● Before-and-after change records
┌──

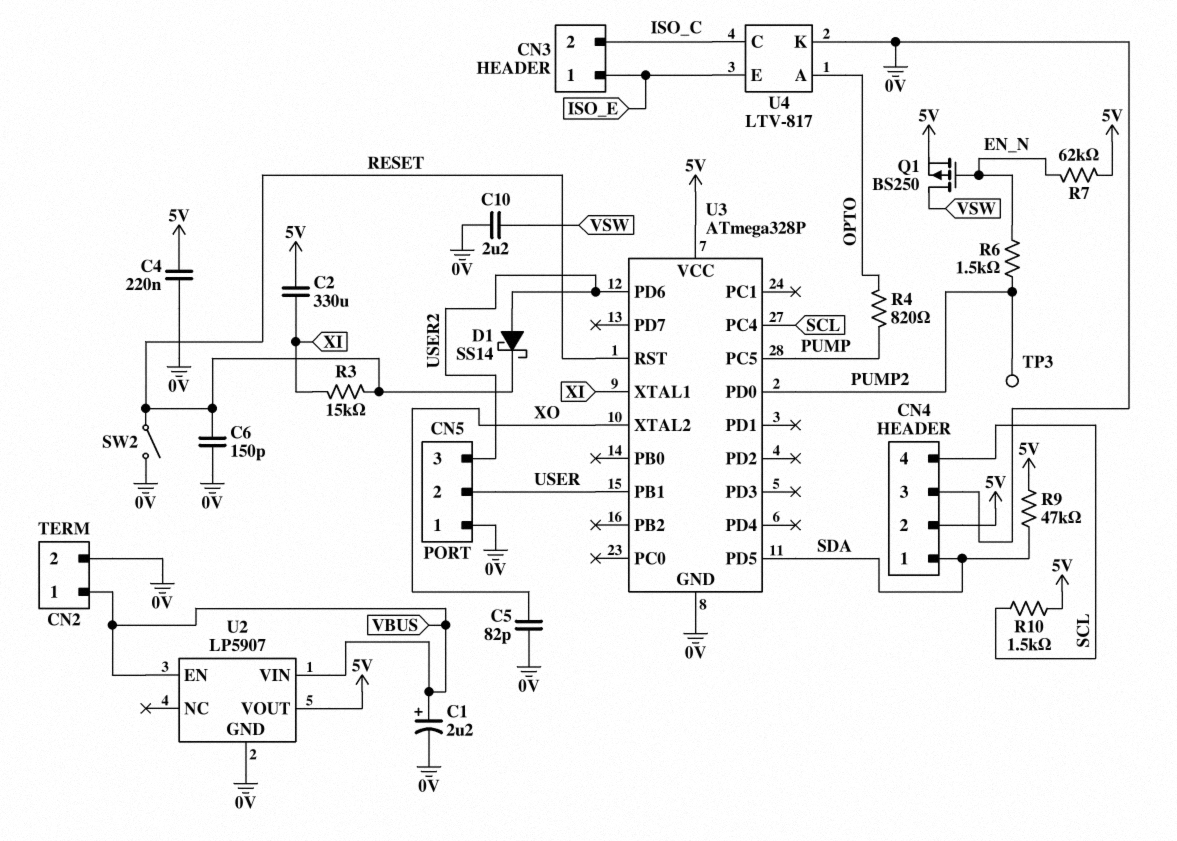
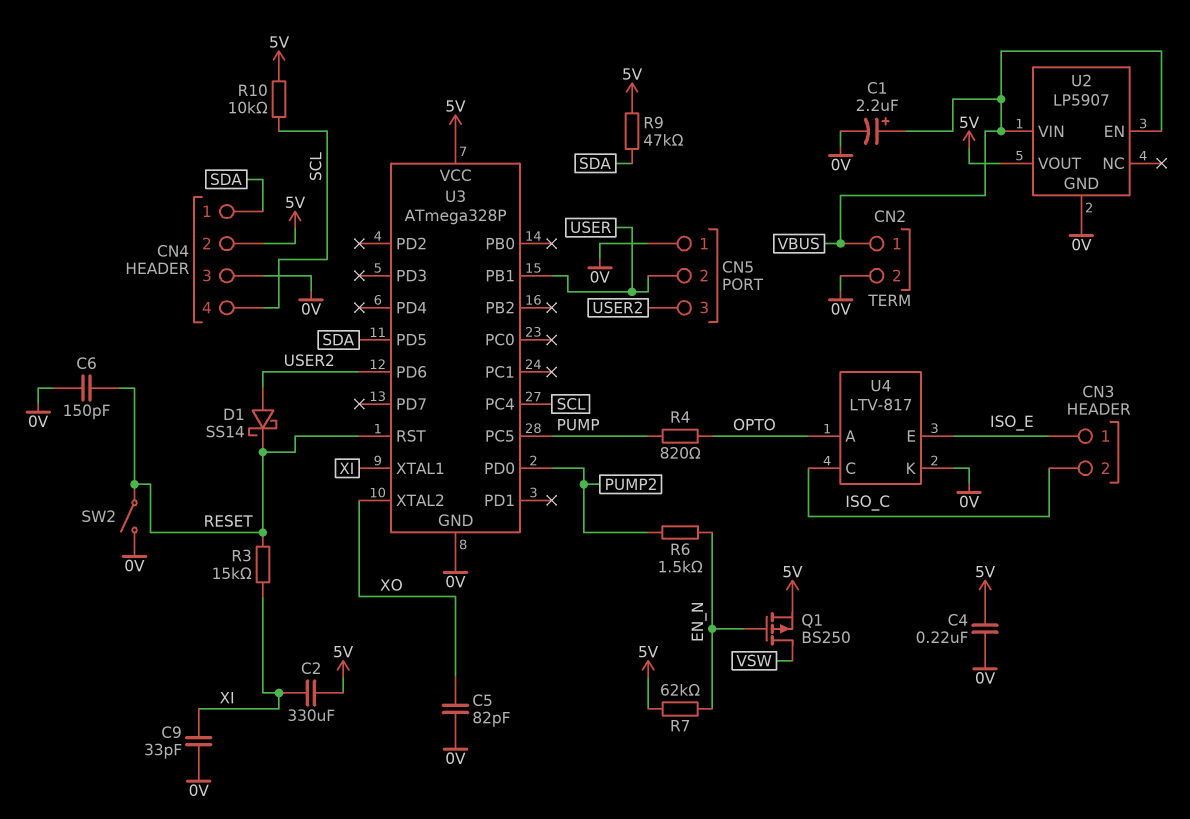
C9: none -> 33pF (0V, XI)
C10: 2.2uF (0V, VSW) -> none
R10: 1.5k (5V, SCL) -> 10k (5V, SCL)
TP3: test point (PUMP2) -> none

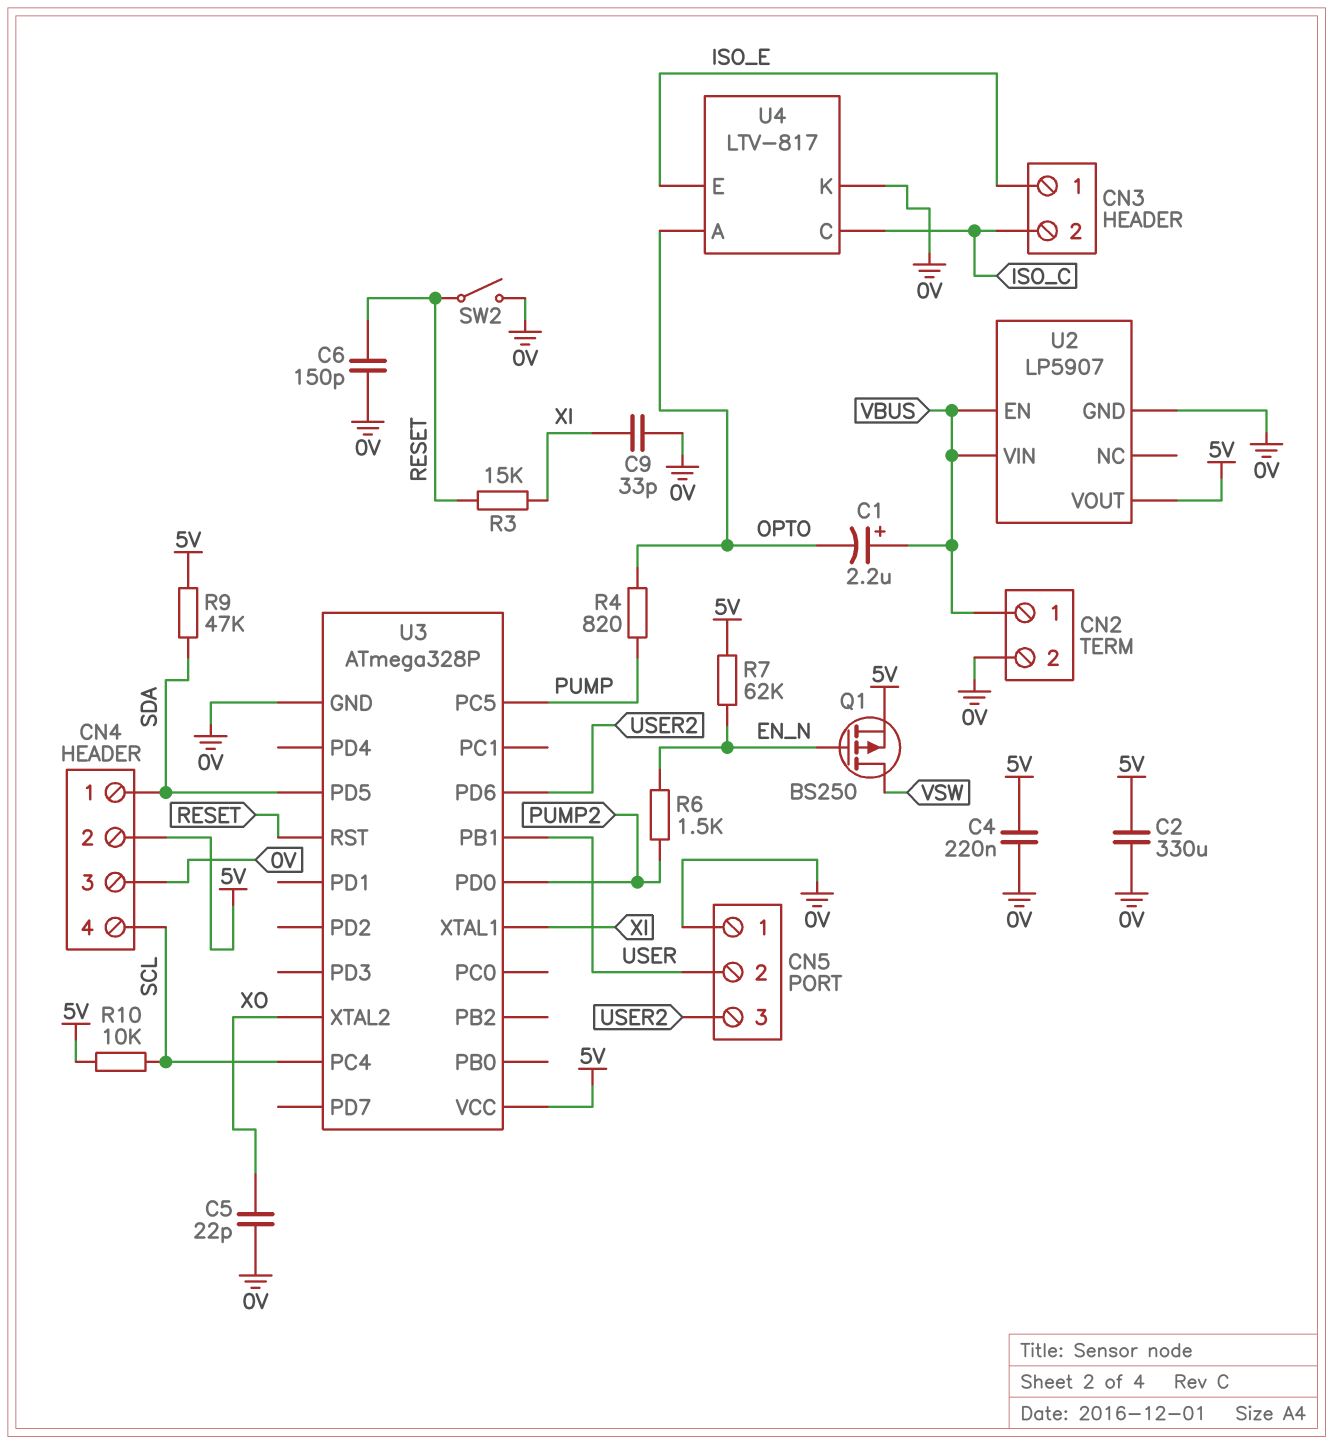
C1: 2.2uF (plus VBUS, minus 0V) -> 2.2uF (plus VBUS, minus OPTO)
C2: 330uF (5V, XI) -> 330uF (0V, 5V)
C5: 82pF (0V, XO) -> 22pF (0V, XO)
D1: schottky SS14 (A USER2, K RESET) -> none

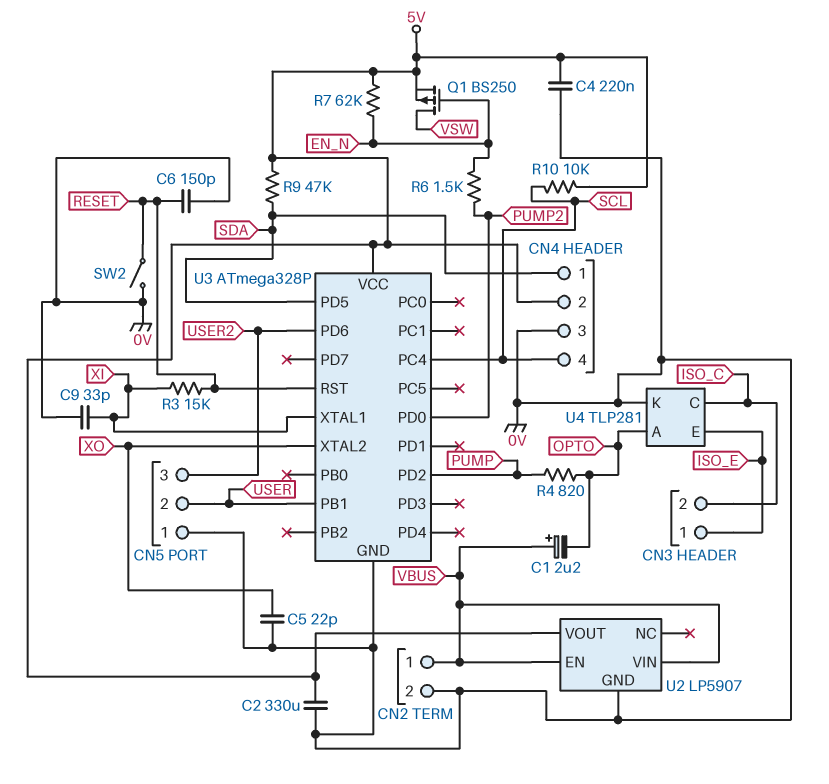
U3 pin PC5: PUMP -> none
U3 pin PD2: none -> PUMP
U4: LTV-817 -> TLP281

└──

Among the lines of the data above, count those holding "none" and state only the number.

● WRITTEN ANSWER
6